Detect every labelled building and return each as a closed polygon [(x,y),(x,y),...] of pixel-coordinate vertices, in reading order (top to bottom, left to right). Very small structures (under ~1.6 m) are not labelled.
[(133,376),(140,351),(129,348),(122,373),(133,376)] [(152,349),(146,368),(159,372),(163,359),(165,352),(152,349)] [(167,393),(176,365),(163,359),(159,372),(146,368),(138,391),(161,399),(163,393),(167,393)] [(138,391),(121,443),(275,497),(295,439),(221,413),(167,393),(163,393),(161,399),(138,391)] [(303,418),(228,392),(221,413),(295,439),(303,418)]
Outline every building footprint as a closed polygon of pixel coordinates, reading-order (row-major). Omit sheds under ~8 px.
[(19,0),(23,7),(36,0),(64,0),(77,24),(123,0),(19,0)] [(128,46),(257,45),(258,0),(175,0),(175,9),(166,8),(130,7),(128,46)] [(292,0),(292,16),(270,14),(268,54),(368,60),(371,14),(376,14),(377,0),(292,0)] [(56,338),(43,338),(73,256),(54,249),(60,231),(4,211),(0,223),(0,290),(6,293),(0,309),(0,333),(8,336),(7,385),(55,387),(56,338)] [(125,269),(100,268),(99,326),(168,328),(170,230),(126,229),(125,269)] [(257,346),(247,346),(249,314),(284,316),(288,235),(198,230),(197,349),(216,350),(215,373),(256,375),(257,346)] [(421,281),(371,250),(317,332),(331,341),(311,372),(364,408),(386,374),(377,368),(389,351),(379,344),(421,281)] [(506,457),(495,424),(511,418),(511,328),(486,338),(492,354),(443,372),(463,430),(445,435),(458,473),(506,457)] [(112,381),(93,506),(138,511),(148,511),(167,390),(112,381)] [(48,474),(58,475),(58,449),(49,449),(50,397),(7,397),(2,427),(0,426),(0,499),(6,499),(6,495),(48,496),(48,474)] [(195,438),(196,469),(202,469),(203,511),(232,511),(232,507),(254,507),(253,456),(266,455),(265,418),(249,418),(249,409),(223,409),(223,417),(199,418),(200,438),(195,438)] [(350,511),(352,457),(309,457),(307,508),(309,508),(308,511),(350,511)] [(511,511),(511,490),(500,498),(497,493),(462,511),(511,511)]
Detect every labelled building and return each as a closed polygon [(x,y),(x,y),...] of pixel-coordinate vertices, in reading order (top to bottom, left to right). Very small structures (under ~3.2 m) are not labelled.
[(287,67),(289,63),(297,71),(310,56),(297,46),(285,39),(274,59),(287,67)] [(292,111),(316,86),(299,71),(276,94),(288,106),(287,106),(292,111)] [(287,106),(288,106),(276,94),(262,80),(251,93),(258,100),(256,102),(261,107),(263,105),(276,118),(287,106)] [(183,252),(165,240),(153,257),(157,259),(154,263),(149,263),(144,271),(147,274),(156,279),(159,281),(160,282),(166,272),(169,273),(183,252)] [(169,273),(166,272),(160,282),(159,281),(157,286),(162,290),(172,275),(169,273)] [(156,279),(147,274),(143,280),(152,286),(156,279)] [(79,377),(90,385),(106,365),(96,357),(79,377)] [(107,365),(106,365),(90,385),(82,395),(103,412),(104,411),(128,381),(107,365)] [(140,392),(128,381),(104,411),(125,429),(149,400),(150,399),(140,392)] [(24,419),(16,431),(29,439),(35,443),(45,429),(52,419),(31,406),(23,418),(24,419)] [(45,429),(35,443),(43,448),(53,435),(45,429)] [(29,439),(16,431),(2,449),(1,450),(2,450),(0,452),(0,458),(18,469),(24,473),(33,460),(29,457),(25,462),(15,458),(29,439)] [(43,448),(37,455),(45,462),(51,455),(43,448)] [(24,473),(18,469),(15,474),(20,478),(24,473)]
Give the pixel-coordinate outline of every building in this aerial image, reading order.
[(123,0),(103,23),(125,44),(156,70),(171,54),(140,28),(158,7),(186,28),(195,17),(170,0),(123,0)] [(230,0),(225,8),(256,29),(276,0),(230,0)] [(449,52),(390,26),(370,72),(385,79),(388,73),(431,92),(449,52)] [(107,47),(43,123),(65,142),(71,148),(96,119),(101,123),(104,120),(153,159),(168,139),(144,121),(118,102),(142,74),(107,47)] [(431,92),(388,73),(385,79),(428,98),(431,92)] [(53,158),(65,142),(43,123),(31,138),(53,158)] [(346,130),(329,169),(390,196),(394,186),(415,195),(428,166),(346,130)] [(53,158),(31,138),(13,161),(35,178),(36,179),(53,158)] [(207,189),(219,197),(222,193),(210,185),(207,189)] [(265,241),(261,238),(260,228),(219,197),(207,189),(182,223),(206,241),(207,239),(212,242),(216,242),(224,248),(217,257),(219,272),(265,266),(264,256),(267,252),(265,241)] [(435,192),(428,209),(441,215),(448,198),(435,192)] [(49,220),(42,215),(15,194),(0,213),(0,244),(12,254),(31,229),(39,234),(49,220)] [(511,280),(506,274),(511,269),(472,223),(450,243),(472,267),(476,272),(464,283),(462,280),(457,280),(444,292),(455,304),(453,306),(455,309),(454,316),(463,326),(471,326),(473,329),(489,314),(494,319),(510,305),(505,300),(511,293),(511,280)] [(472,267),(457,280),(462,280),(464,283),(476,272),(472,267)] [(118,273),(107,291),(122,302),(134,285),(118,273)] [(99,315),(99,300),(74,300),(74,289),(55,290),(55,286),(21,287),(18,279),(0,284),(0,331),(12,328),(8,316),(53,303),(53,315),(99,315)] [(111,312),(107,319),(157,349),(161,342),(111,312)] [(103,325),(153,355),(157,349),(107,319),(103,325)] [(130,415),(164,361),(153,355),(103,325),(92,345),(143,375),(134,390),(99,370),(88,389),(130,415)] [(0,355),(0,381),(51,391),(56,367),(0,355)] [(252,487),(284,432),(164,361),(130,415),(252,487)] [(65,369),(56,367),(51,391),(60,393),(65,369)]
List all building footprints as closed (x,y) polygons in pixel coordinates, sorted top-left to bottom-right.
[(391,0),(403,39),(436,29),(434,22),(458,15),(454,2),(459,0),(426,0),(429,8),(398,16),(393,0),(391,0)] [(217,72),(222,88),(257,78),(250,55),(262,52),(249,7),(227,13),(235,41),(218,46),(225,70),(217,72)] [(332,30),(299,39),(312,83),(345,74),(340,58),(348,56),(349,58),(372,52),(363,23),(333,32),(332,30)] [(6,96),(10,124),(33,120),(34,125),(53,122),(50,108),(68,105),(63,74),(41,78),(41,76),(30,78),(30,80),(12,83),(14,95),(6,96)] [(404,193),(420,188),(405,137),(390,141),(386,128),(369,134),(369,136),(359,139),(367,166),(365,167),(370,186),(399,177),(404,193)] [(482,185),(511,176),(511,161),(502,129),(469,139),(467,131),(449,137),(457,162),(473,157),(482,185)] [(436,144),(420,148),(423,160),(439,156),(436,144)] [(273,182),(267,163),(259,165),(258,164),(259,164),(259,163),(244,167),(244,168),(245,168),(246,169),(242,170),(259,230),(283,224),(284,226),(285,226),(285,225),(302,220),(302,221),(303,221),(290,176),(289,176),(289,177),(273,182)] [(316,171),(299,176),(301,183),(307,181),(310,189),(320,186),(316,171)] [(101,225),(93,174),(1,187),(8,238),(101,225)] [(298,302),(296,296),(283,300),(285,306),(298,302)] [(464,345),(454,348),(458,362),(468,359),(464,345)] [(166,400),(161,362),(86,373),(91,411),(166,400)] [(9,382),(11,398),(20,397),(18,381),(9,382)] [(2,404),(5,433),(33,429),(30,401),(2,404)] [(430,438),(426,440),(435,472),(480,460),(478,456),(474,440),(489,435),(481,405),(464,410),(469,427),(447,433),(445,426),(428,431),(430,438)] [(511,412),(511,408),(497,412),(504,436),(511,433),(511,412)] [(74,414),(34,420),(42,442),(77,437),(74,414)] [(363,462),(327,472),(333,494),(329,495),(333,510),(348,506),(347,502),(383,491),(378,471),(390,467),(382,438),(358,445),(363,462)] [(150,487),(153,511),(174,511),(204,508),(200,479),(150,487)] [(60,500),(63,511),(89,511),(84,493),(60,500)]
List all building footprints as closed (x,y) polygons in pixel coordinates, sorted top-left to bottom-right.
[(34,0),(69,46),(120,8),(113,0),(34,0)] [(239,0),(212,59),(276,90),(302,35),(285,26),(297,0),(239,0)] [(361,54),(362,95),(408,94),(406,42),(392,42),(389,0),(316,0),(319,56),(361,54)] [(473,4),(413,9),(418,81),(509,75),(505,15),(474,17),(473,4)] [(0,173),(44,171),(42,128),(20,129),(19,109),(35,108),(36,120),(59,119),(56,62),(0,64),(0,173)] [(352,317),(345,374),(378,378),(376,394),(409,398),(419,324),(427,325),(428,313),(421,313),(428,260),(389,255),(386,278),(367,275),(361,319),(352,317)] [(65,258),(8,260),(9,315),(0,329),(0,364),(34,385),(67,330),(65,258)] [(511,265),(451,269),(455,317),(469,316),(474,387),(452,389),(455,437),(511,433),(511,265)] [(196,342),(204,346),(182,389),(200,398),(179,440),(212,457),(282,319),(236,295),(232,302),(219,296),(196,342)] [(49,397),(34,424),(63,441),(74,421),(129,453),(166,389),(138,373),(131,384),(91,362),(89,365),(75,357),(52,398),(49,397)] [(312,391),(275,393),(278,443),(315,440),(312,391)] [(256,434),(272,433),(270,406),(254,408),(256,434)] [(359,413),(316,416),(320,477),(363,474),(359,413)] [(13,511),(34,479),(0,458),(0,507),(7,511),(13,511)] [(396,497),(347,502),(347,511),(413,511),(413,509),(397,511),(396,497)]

■ ■ ■

(Instructions to follow): Reproduce the items above word for word, beginning with their first line and continuing through the line that contains "(under ~3.2 m) are not labelled.".

(Response):
Detect every labelled building and return each as a closed polygon [(x,y),(x,y),...] of pixel-coordinate vertices, in reading order (top to bottom, left to right). Very small structures (under ~1.6 m) are not labelled.
[(133,376),(140,351),(129,348),(122,373),(133,376)] [(152,349),(146,368),(159,372),(163,359),(165,352),(152,349)] [(167,393),(176,365),(163,359),(159,372),(146,368),(138,391),(161,399),(163,393),(167,393)] [(138,391),(121,443),(275,497),(295,439),(221,413),(167,393),(163,393),(161,399),(138,391)] [(303,418),(228,392),(221,413),(295,439),(303,418)]
Outline every building footprint as a closed polygon of pixel coordinates, reading-order (row-major). Omit sheds under ~8 px.
[(19,0),(23,7),(36,0),(64,0),(77,24),(123,0),(19,0)] [(128,46),(257,45),(258,0),(175,0),(175,9),(166,8),(130,7),(128,46)] [(292,0),(292,16),(270,14),(268,54),(368,60),(371,14),(376,14),(377,0),(292,0)] [(56,338),(43,338),(73,256),(54,249),(60,231),(4,211),(0,223),(0,290),(6,293),(0,309),(0,333),(8,336),(7,385),(55,387),(56,338)] [(125,269),(100,268),(99,326),(168,328),(170,230),(126,229),(125,269)] [(257,346),(247,346),(249,314),(284,316),(288,235),(198,230),(197,349),(216,350),(215,373),(256,375),(257,346)] [(421,281),(371,250),(317,332),(331,341),(311,372),(364,408),(386,374),(377,368),(389,351),(379,344),(421,281)] [(506,457),(495,424),(511,418),(511,328),(486,338),(492,354),(443,372),(463,430),(445,435),(458,473),(506,457)] [(112,381),(93,506),(138,511),(148,511),(167,390),(112,381)] [(48,474),(58,475),(58,449),(49,449),(50,397),(7,397),(2,427),(0,426),(0,499),(6,499),(6,495),(48,496),(48,474)] [(195,438),(196,469),(202,469),(203,511),(232,511),(232,507),(254,507),(253,456),(266,455),(265,418),(249,418),(249,409),(223,409),(223,417),(199,418),(200,438),(195,438)] [(350,511),(352,457),(309,457),(307,508),(309,508),(308,511),(350,511)] [(511,511),(511,490),(500,498),(497,493),(462,511),(511,511)]
Detect every labelled building and return each as a closed polygon [(x,y),(x,y),...] of pixel-coordinate vertices, in reading order (top to bottom, left to right). Very small structures (under ~3.2 m) are not labelled.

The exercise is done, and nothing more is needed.